* WHAT THE EXERCISE ASKS *
Each line of the entries that mentions the string "none" needs to be reported.

* ENTRIES SHOWN *

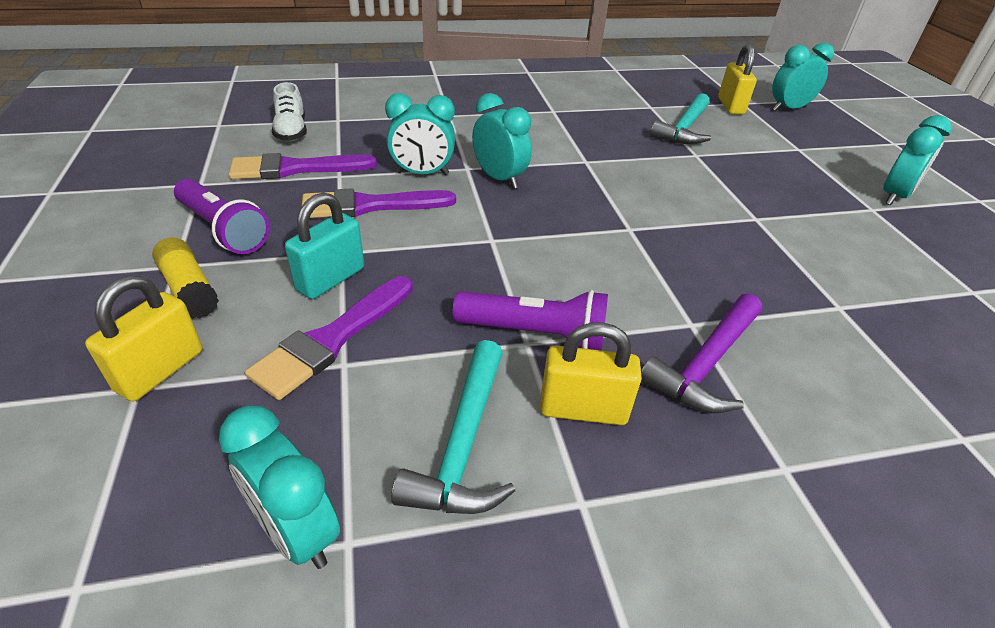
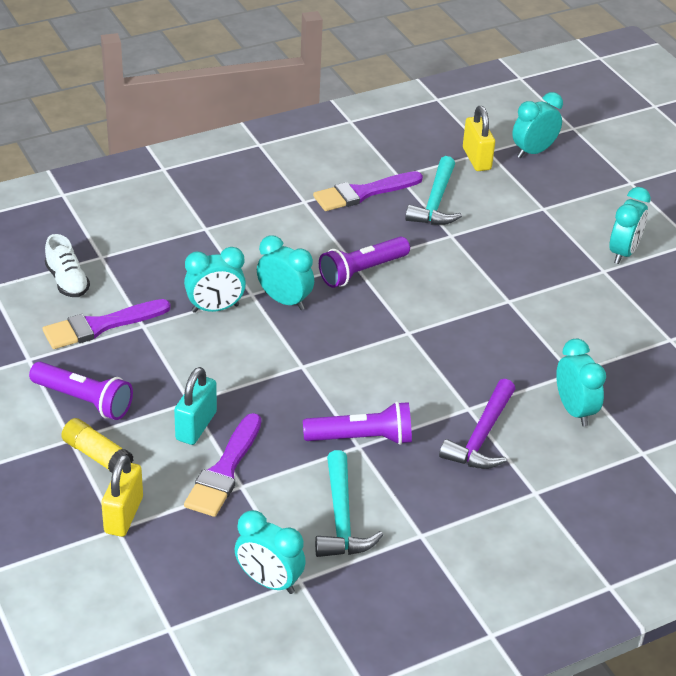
camera: 15 degrees left, 0 degrees up
(370, 206) = (188, 353): purple brush -> purple brush (363, 193)
(583, 409) = (408, 483): yellow padlock -> none
(592, 168) = (362, 271): none -> purple flashlight
(845, 355) = (574, 410): none -> turquoise clock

* COMPLETED TASK *
(583, 409) = (408, 483): yellow padlock -> none
(592, 168) = (362, 271): none -> purple flashlight
(845, 355) = (574, 410): none -> turquoise clock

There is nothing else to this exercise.